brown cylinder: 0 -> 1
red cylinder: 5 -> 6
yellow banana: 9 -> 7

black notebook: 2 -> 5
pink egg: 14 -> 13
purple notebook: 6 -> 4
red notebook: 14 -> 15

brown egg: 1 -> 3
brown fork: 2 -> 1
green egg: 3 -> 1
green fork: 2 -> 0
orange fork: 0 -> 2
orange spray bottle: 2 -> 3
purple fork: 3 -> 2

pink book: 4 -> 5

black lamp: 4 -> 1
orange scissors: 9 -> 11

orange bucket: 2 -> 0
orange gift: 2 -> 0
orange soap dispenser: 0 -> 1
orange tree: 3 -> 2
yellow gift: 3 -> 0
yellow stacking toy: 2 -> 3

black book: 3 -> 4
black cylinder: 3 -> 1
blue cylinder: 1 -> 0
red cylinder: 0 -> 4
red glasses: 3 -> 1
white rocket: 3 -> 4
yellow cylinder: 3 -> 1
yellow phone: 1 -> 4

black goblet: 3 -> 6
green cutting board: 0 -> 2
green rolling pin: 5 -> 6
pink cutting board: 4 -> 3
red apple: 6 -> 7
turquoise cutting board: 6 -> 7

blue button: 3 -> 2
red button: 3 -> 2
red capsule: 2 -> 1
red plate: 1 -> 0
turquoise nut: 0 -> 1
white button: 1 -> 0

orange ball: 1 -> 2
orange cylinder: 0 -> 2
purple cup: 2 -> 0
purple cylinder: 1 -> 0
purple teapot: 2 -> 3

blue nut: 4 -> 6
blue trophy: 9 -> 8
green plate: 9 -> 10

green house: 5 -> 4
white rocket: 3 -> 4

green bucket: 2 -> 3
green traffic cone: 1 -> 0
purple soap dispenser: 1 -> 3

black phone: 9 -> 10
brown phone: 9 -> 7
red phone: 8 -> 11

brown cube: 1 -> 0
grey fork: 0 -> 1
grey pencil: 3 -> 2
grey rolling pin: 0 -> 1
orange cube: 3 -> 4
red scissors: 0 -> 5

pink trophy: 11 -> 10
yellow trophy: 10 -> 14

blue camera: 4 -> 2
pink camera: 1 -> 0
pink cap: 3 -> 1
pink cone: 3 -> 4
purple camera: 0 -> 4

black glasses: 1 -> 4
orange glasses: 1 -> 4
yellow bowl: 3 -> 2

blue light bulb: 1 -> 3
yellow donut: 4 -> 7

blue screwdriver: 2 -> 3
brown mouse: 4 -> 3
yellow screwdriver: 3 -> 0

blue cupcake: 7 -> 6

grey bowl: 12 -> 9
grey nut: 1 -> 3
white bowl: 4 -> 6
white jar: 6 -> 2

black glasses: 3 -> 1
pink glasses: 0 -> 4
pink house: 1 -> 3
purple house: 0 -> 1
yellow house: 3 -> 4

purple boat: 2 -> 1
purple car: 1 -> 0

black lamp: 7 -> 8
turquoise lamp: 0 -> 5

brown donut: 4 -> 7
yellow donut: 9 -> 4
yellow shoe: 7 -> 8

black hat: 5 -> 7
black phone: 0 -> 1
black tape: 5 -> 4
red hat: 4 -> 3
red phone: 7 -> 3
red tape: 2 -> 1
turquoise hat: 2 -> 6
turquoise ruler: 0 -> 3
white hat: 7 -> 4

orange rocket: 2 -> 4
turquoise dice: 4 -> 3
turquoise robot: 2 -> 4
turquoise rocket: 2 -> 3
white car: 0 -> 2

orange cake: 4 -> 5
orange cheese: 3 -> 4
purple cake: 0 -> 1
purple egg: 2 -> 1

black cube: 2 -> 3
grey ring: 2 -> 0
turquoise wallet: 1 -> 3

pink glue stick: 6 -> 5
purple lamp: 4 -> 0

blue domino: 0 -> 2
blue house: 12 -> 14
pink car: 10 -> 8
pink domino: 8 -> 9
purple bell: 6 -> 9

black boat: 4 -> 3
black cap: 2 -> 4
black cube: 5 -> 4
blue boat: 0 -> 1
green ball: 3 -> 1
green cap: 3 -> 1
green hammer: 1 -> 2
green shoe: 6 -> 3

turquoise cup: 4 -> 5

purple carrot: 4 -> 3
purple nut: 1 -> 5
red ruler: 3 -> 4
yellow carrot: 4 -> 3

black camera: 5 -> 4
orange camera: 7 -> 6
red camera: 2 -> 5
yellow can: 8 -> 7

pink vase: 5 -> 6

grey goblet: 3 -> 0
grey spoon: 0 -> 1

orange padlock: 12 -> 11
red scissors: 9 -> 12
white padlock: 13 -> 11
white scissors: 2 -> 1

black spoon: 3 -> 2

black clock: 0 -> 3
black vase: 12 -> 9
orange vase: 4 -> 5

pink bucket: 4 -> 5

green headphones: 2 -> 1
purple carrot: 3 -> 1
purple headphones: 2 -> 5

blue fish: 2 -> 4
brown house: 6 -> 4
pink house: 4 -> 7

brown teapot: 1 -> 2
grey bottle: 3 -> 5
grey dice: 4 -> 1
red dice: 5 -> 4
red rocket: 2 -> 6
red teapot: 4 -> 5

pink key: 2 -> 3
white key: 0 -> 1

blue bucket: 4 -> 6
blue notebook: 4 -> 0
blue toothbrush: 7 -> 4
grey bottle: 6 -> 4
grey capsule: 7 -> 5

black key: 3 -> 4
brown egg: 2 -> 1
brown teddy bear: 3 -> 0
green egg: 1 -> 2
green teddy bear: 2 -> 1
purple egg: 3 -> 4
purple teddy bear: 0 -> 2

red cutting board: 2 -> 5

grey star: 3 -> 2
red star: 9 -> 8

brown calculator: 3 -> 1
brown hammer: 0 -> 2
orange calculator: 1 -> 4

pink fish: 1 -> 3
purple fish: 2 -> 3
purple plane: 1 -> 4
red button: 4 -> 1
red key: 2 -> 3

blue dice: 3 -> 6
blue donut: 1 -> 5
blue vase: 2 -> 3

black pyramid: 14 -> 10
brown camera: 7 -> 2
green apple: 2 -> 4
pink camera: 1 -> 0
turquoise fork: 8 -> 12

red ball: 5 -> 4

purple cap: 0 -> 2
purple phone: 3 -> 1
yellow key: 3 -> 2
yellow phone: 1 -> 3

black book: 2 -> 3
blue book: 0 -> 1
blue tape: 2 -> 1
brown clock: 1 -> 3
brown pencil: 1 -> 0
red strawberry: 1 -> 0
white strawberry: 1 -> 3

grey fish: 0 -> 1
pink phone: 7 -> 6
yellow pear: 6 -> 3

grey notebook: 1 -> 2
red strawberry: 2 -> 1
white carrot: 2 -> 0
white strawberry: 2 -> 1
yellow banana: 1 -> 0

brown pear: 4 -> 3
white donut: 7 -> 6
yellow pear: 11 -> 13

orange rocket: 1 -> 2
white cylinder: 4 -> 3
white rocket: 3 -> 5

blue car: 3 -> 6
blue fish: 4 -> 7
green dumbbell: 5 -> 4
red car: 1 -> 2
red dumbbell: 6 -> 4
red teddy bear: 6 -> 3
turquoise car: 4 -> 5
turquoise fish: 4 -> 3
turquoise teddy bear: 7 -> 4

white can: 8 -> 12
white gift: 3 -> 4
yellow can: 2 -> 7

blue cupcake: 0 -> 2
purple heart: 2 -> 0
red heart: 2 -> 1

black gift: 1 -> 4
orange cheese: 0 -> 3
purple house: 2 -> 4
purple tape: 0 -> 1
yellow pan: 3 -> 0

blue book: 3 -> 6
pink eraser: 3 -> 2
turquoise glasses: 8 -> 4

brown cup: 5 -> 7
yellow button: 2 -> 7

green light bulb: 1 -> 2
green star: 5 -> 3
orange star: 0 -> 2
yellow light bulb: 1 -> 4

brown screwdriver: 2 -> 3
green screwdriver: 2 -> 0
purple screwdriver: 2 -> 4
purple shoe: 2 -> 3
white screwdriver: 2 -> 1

§ Work instruction: Could you give the data again, word for word?

§ Reply:
brown cylinder: 0 -> 1
red cylinder: 5 -> 6
yellow banana: 9 -> 7

black notebook: 2 -> 5
pink egg: 14 -> 13
purple notebook: 6 -> 4
red notebook: 14 -> 15

brown egg: 1 -> 3
brown fork: 2 -> 1
green egg: 3 -> 1
green fork: 2 -> 0
orange fork: 0 -> 2
orange spray bottle: 2 -> 3
purple fork: 3 -> 2

pink book: 4 -> 5

black lamp: 4 -> 1
orange scissors: 9 -> 11

orange bucket: 2 -> 0
orange gift: 2 -> 0
orange soap dispenser: 0 -> 1
orange tree: 3 -> 2
yellow gift: 3 -> 0
yellow stacking toy: 2 -> 3

black book: 3 -> 4
black cylinder: 3 -> 1
blue cylinder: 1 -> 0
red cylinder: 0 -> 4
red glasses: 3 -> 1
white rocket: 3 -> 4
yellow cylinder: 3 -> 1
yellow phone: 1 -> 4

black goblet: 3 -> 6
green cutting board: 0 -> 2
green rolling pin: 5 -> 6
pink cutting board: 4 -> 3
red apple: 6 -> 7
turquoise cutting board: 6 -> 7

blue button: 3 -> 2
red button: 3 -> 2
red capsule: 2 -> 1
red plate: 1 -> 0
turquoise nut: 0 -> 1
white button: 1 -> 0

orange ball: 1 -> 2
orange cylinder: 0 -> 2
purple cup: 2 -> 0
purple cylinder: 1 -> 0
purple teapot: 2 -> 3

blue nut: 4 -> 6
blue trophy: 9 -> 8
green plate: 9 -> 10

green house: 5 -> 4
white rocket: 3 -> 4

green bucket: 2 -> 3
green traffic cone: 1 -> 0
purple soap dispenser: 1 -> 3

black phone: 9 -> 10
brown phone: 9 -> 7
red phone: 8 -> 11

brown cube: 1 -> 0
grey fork: 0 -> 1
grey pencil: 3 -> 2
grey rolling pin: 0 -> 1
orange cube: 3 -> 4
red scissors: 0 -> 5

pink trophy: 11 -> 10
yellow trophy: 10 -> 14

blue camera: 4 -> 2
pink camera: 1 -> 0
pink cap: 3 -> 1
pink cone: 3 -> 4
purple camera: 0 -> 4

black glasses: 1 -> 4
orange glasses: 1 -> 4
yellow bowl: 3 -> 2

blue light bulb: 1 -> 3
yellow donut: 4 -> 7

blue screwdriver: 2 -> 3
brown mouse: 4 -> 3
yellow screwdriver: 3 -> 0

blue cupcake: 7 -> 6

grey bowl: 12 -> 9
grey nut: 1 -> 3
white bowl: 4 -> 6
white jar: 6 -> 2

black glasses: 3 -> 1
pink glasses: 0 -> 4
pink house: 1 -> 3
purple house: 0 -> 1
yellow house: 3 -> 4

purple boat: 2 -> 1
purple car: 1 -> 0

black lamp: 7 -> 8
turquoise lamp: 0 -> 5

brown donut: 4 -> 7
yellow donut: 9 -> 4
yellow shoe: 7 -> 8

black hat: 5 -> 7
black phone: 0 -> 1
black tape: 5 -> 4
red hat: 4 -> 3
red phone: 7 -> 3
red tape: 2 -> 1
turquoise hat: 2 -> 6
turquoise ruler: 0 -> 3
white hat: 7 -> 4

orange rocket: 2 -> 4
turquoise dice: 4 -> 3
turquoise robot: 2 -> 4
turquoise rocket: 2 -> 3
white car: 0 -> 2

orange cake: 4 -> 5
orange cheese: 3 -> 4
purple cake: 0 -> 1
purple egg: 2 -> 1

black cube: 2 -> 3
grey ring: 2 -> 0
turquoise wallet: 1 -> 3

pink glue stick: 6 -> 5
purple lamp: 4 -> 0

blue domino: 0 -> 2
blue house: 12 -> 14
pink car: 10 -> 8
pink domino: 8 -> 9
purple bell: 6 -> 9

black boat: 4 -> 3
black cap: 2 -> 4
black cube: 5 -> 4
blue boat: 0 -> 1
green ball: 3 -> 1
green cap: 3 -> 1
green hammer: 1 -> 2
green shoe: 6 -> 3

turquoise cup: 4 -> 5

purple carrot: 4 -> 3
purple nut: 1 -> 5
red ruler: 3 -> 4
yellow carrot: 4 -> 3

black camera: 5 -> 4
orange camera: 7 -> 6
red camera: 2 -> 5
yellow can: 8 -> 7

pink vase: 5 -> 6

grey goblet: 3 -> 0
grey spoon: 0 -> 1

orange padlock: 12 -> 11
red scissors: 9 -> 12
white padlock: 13 -> 11
white scissors: 2 -> 1

black spoon: 3 -> 2

black clock: 0 -> 3
black vase: 12 -> 9
orange vase: 4 -> 5

pink bucket: 4 -> 5

green headphones: 2 -> 1
purple carrot: 3 -> 1
purple headphones: 2 -> 5

blue fish: 2 -> 4
brown house: 6 -> 4
pink house: 4 -> 7

brown teapot: 1 -> 2
grey bottle: 3 -> 5
grey dice: 4 -> 1
red dice: 5 -> 4
red rocket: 2 -> 6
red teapot: 4 -> 5

pink key: 2 -> 3
white key: 0 -> 1

blue bucket: 4 -> 6
blue notebook: 4 -> 0
blue toothbrush: 7 -> 4
grey bottle: 6 -> 4
grey capsule: 7 -> 5

black key: 3 -> 4
brown egg: 2 -> 1
brown teddy bear: 3 -> 0
green egg: 1 -> 2
green teddy bear: 2 -> 1
purple egg: 3 -> 4
purple teddy bear: 0 -> 2

red cutting board: 2 -> 5

grey star: 3 -> 2
red star: 9 -> 8

brown calculator: 3 -> 1
brown hammer: 0 -> 2
orange calculator: 1 -> 4

pink fish: 1 -> 3
purple fish: 2 -> 3
purple plane: 1 -> 4
red button: 4 -> 1
red key: 2 -> 3

blue dice: 3 -> 6
blue donut: 1 -> 5
blue vase: 2 -> 3

black pyramid: 14 -> 10
brown camera: 7 -> 2
green apple: 2 -> 4
pink camera: 1 -> 0
turquoise fork: 8 -> 12

red ball: 5 -> 4

purple cap: 0 -> 2
purple phone: 3 -> 1
yellow key: 3 -> 2
yellow phone: 1 -> 3

black book: 2 -> 3
blue book: 0 -> 1
blue tape: 2 -> 1
brown clock: 1 -> 3
brown pencil: 1 -> 0
red strawberry: 1 -> 0
white strawberry: 1 -> 3

grey fish: 0 -> 1
pink phone: 7 -> 6
yellow pear: 6 -> 3

grey notebook: 1 -> 2
red strawberry: 2 -> 1
white carrot: 2 -> 0
white strawberry: 2 -> 1
yellow banana: 1 -> 0

brown pear: 4 -> 3
white donut: 7 -> 6
yellow pear: 11 -> 13

orange rocket: 1 -> 2
white cylinder: 4 -> 3
white rocket: 3 -> 5

blue car: 3 -> 6
blue fish: 4 -> 7
green dumbbell: 5 -> 4
red car: 1 -> 2
red dumbbell: 6 -> 4
red teddy bear: 6 -> 3
turquoise car: 4 -> 5
turquoise fish: 4 -> 3
turquoise teddy bear: 7 -> 4

white can: 8 -> 12
white gift: 3 -> 4
yellow can: 2 -> 7

blue cupcake: 0 -> 2
purple heart: 2 -> 0
red heart: 2 -> 1

black gift: 1 -> 4
orange cheese: 0 -> 3
purple house: 2 -> 4
purple tape: 0 -> 1
yellow pan: 3 -> 0

blue book: 3 -> 6
pink eraser: 3 -> 2
turquoise glasses: 8 -> 4

brown cup: 5 -> 7
yellow button: 2 -> 7

green light bulb: 1 -> 2
green star: 5 -> 3
orange star: 0 -> 2
yellow light bulb: 1 -> 4

brown screwdriver: 2 -> 3
green screwdriver: 2 -> 0
purple screwdriver: 2 -> 4
purple shoe: 2 -> 3
white screwdriver: 2 -> 1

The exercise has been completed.